# [Directions for this task]
Retype every one of the lines below word for word, keeping them in the same order.

# [Input data]
--------------------------------

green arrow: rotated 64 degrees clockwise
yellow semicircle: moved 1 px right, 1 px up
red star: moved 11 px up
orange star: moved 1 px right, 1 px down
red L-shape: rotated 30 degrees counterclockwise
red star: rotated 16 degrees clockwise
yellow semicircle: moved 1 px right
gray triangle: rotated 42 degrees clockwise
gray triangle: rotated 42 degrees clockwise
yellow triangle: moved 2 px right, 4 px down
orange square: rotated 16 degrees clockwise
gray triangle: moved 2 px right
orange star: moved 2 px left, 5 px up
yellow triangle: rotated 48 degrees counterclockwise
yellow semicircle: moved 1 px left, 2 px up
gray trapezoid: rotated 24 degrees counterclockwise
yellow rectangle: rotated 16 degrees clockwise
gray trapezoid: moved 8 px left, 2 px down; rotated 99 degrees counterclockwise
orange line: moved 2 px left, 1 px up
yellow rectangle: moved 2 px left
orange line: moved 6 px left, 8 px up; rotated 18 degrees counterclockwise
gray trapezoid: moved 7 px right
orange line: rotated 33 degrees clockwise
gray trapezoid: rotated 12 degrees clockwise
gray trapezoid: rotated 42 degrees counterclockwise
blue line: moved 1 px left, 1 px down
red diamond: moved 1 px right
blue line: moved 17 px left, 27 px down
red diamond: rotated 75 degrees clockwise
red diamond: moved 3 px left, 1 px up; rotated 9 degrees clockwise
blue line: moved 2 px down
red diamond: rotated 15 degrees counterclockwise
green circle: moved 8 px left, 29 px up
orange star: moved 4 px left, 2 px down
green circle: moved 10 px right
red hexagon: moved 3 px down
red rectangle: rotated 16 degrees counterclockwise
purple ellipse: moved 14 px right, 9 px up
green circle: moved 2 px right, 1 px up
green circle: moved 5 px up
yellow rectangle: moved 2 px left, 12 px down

--------------------------------

# [Answer below]
green arrow: rotated 64 degrees clockwise
yellow semicircle: moved 1 px right, 1 px up
red star: moved 11 px up
orange star: moved 1 px right, 1 px down
red L-shape: rotated 30 degrees counterclockwise
red star: rotated 16 degrees clockwise
yellow semicircle: moved 1 px right
gray triangle: rotated 42 degrees clockwise
gray triangle: rotated 42 degrees clockwise
yellow triangle: moved 2 px right, 4 px down
orange square: rotated 16 degrees clockwise
gray triangle: moved 2 px right
orange star: moved 2 px left, 5 px up
yellow triangle: rotated 48 degrees counterclockwise
yellow semicircle: moved 1 px left, 2 px up
gray trapezoid: rotated 24 degrees counterclockwise
yellow rectangle: rotated 16 degrees clockwise
gray trapezoid: moved 8 px left, 2 px down; rotated 99 degrees counterclockwise
orange line: moved 2 px left, 1 px up
yellow rectangle: moved 2 px left
orange line: moved 6 px left, 8 px up; rotated 18 degrees counterclockwise
gray trapezoid: moved 7 px right
orange line: rotated 33 degrees clockwise
gray trapezoid: rotated 12 degrees clockwise
gray trapezoid: rotated 42 degrees counterclockwise
blue line: moved 1 px left, 1 px down
red diamond: moved 1 px right
blue line: moved 17 px left, 27 px down
red diamond: rotated 75 degrees clockwise
red diamond: moved 3 px left, 1 px up; rotated 9 degrees clockwise
blue line: moved 2 px down
red diamond: rotated 15 degrees counterclockwise
green circle: moved 8 px left, 29 px up
orange star: moved 4 px left, 2 px down
green circle: moved 10 px right
red hexagon: moved 3 px down
red rectangle: rotated 16 degrees counterclockwise
purple ellipse: moved 14 px right, 9 px up
green circle: moved 2 px right, 1 px up
green circle: moved 5 px up
yellow rectangle: moved 2 px left, 12 px down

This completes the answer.